Exercise requirements: Find every line in the entries that holds the string "rectangle" and report it.

Two-dimensional motion records:
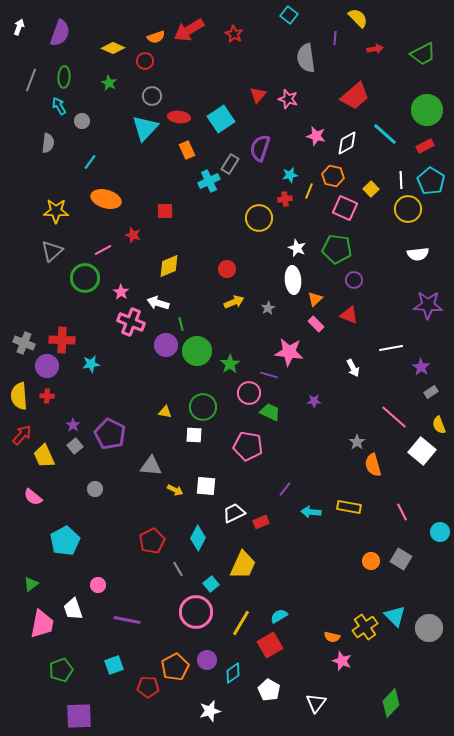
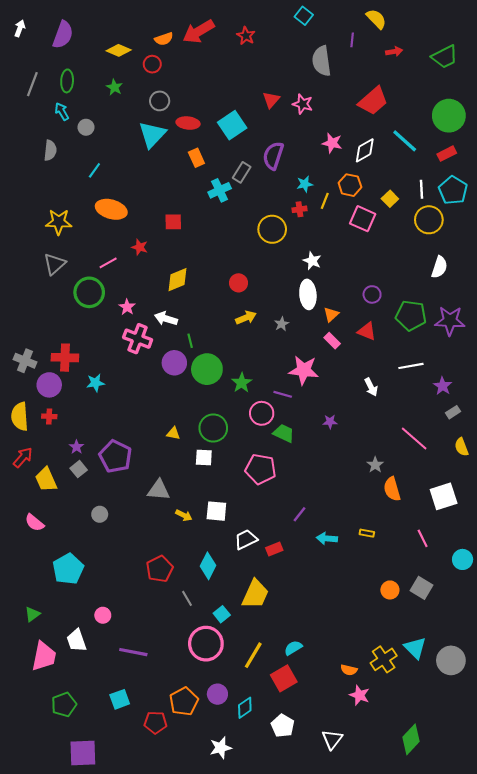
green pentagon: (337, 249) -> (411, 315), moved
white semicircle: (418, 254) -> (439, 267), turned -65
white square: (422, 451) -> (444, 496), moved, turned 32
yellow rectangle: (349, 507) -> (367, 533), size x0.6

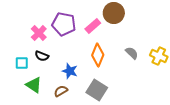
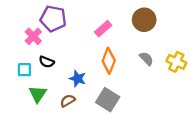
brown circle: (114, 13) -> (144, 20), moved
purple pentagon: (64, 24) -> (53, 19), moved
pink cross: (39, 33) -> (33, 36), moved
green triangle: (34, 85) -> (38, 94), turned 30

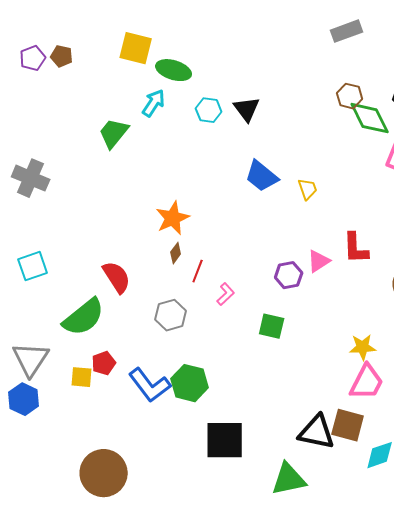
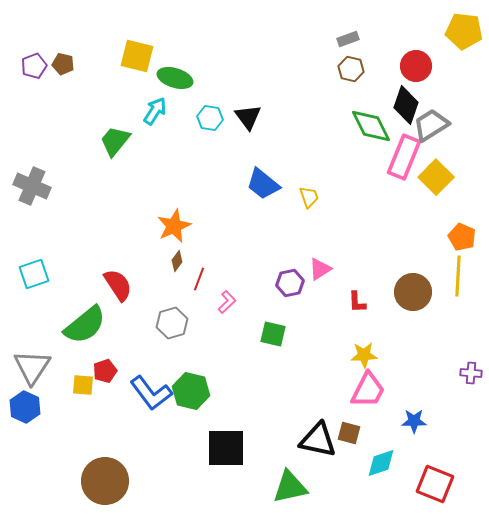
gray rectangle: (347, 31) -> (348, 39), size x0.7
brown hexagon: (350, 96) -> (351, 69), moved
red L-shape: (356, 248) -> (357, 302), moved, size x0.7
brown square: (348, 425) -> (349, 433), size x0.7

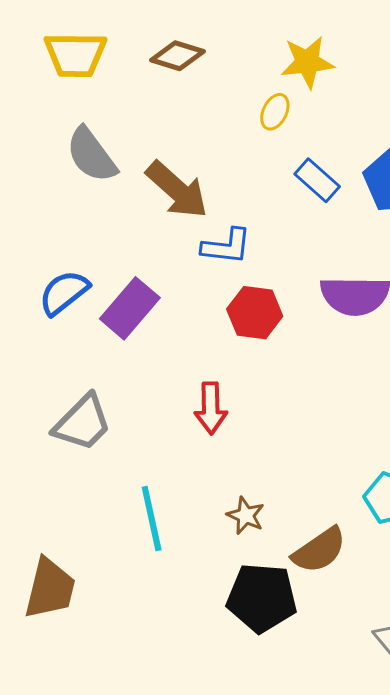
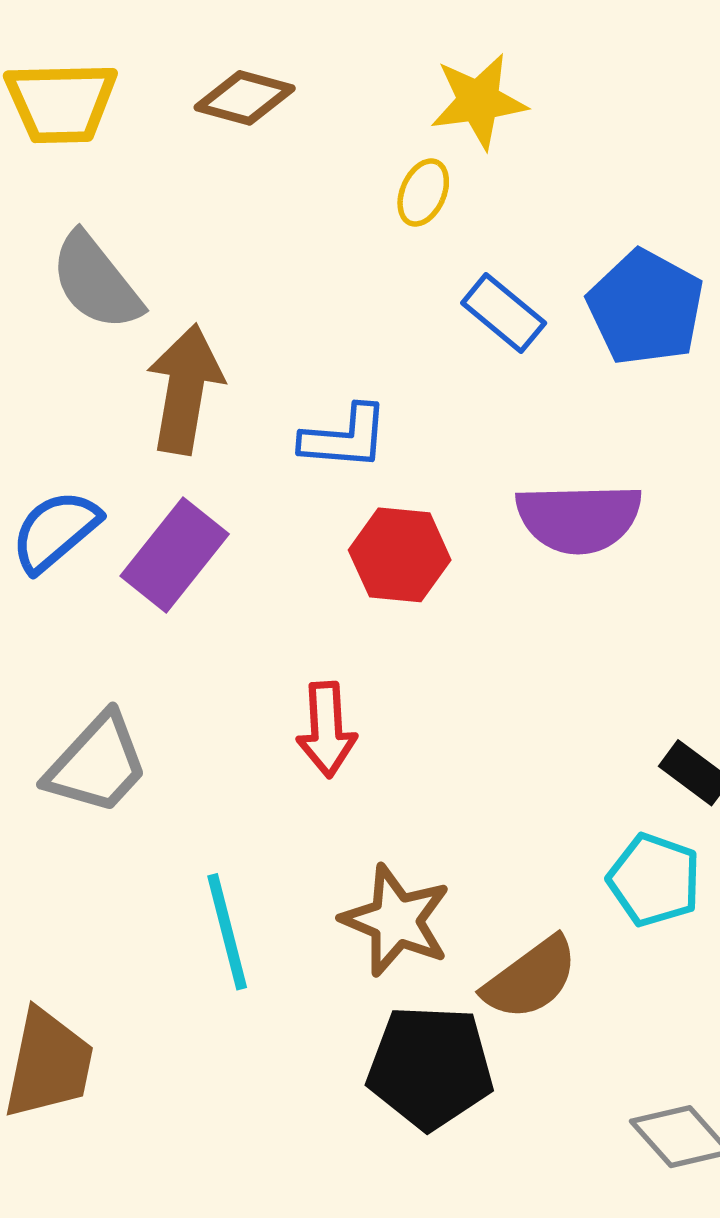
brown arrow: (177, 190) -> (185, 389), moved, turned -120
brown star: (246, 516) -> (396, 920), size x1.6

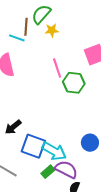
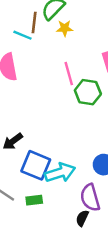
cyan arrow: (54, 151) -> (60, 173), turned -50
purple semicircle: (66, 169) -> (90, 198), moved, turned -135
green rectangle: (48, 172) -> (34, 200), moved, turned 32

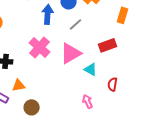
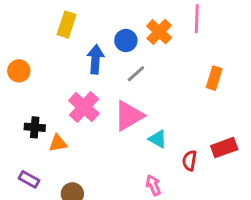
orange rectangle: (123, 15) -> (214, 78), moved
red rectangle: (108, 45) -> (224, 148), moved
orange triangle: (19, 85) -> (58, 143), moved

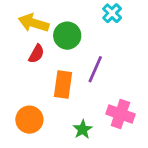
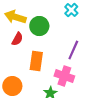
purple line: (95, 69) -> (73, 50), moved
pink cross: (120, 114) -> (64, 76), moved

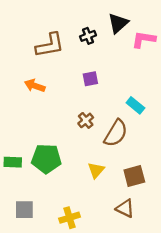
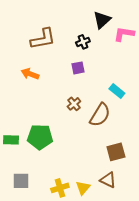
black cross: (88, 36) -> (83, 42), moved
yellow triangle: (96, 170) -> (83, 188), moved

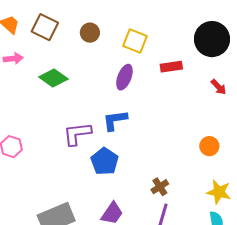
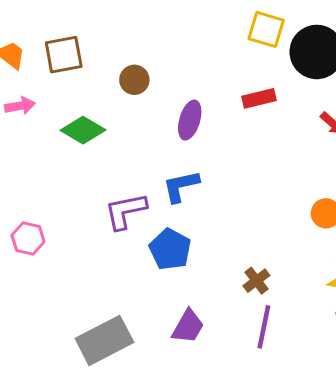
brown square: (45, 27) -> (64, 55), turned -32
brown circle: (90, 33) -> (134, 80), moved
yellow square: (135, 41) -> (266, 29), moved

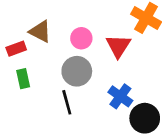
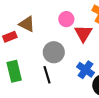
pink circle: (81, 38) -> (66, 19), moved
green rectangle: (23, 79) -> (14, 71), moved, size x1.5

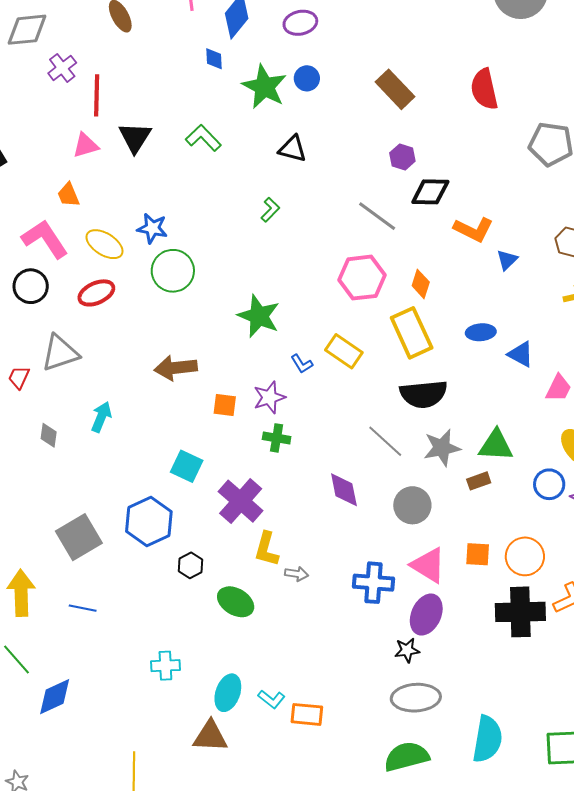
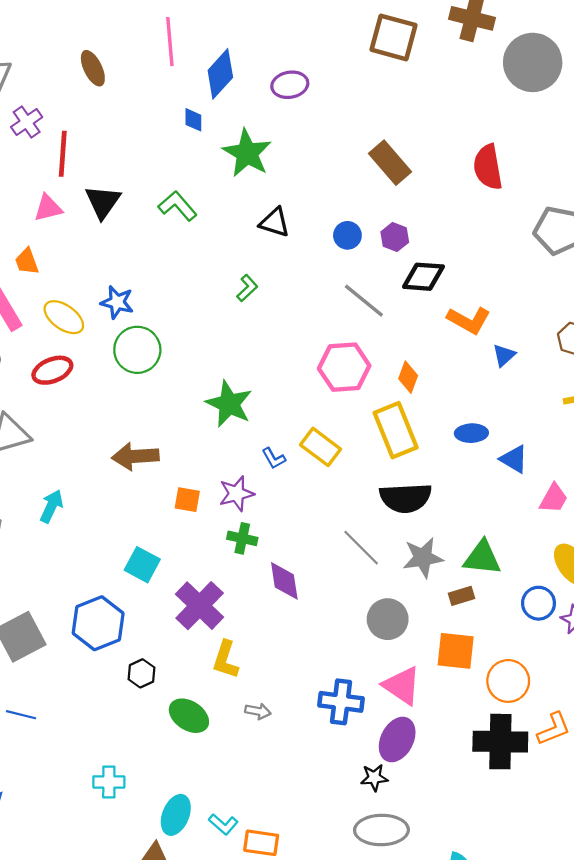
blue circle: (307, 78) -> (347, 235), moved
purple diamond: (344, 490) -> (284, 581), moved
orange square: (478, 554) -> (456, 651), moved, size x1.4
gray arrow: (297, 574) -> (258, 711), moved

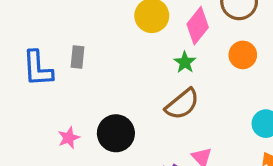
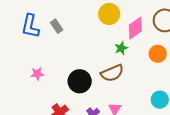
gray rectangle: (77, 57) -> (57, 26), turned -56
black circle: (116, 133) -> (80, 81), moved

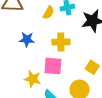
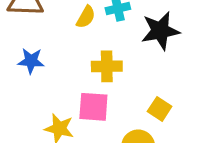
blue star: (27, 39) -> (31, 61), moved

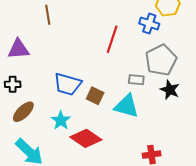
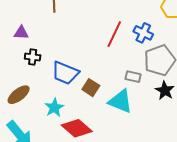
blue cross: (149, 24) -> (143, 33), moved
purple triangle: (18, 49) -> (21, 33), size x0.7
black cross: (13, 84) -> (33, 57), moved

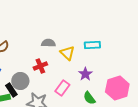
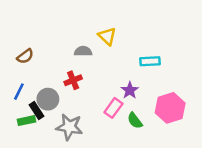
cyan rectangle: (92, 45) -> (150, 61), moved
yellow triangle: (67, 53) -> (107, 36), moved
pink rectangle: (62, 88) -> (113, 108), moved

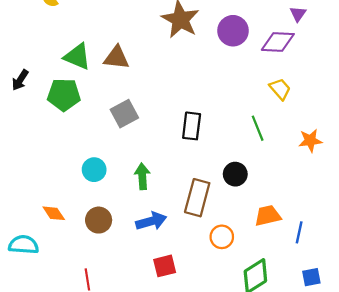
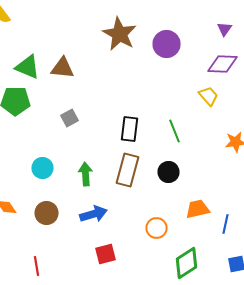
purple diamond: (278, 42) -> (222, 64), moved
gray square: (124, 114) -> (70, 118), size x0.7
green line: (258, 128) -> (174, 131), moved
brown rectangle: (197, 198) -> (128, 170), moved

Exercise result:
yellow rectangle: (349, 507) -> (367, 533), size x0.6
gray rectangle: (347, 31) -> (348, 39), size x0.7
green rectangle: (48, 172) -> (34, 200), moved, turned 32
orange rectangle: (123, 15) -> (214, 78), moved
red rectangle: (108, 45) -> (224, 148), moved
green rectangle: (23, 79) -> (14, 71), moved, size x1.5
gray rectangle: (77, 57) -> (57, 26), turned -56
cyan rectangle: (92, 45) -> (150, 61), moved
pink rectangle: (62, 88) -> (113, 108), moved
brown rectangle: (197, 198) -> (128, 170), moved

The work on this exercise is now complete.